**YOUR GOAL:**
Output the line with "red round brick" and every line below it until the listing ends, exactly as written and with nothing added.

**DATA BELOW:**
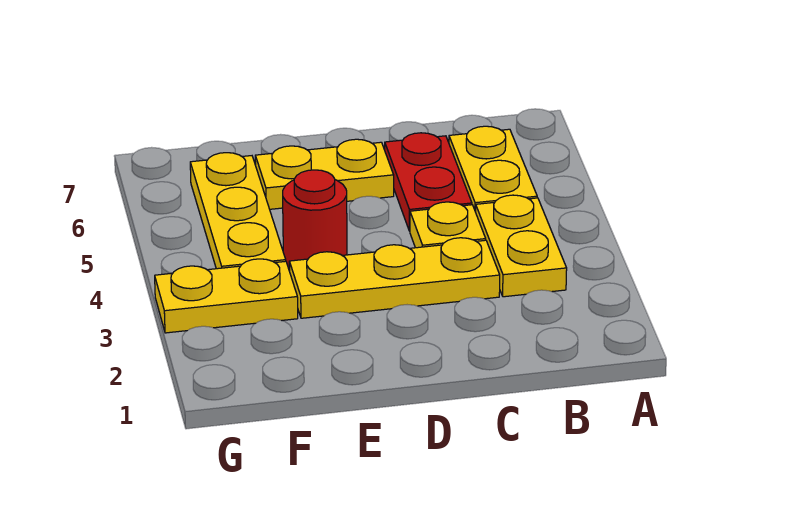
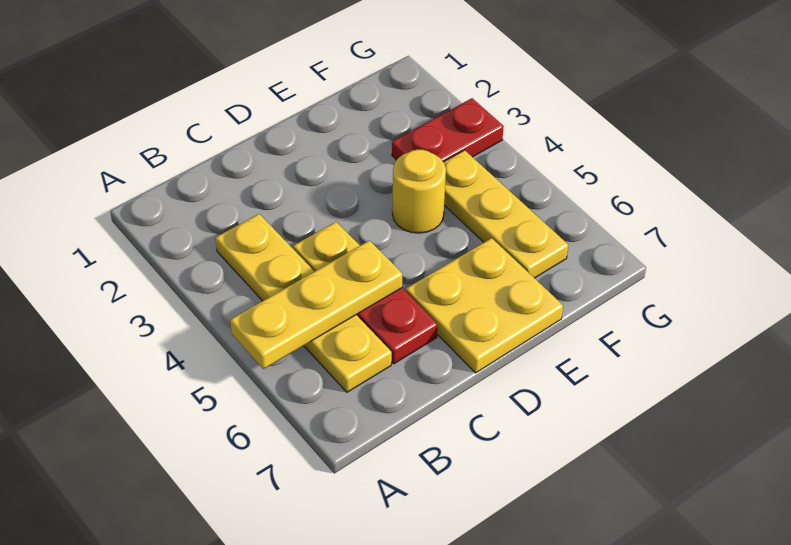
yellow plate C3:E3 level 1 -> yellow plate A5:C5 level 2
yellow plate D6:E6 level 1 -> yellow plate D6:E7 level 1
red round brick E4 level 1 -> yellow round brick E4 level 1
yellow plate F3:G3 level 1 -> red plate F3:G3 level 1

**RESPONSE TO THE EXERCISE:**
red round brick E4 level 1 -> yellow round brick E4 level 1
yellow plate F3:G3 level 1 -> red plate F3:G3 level 1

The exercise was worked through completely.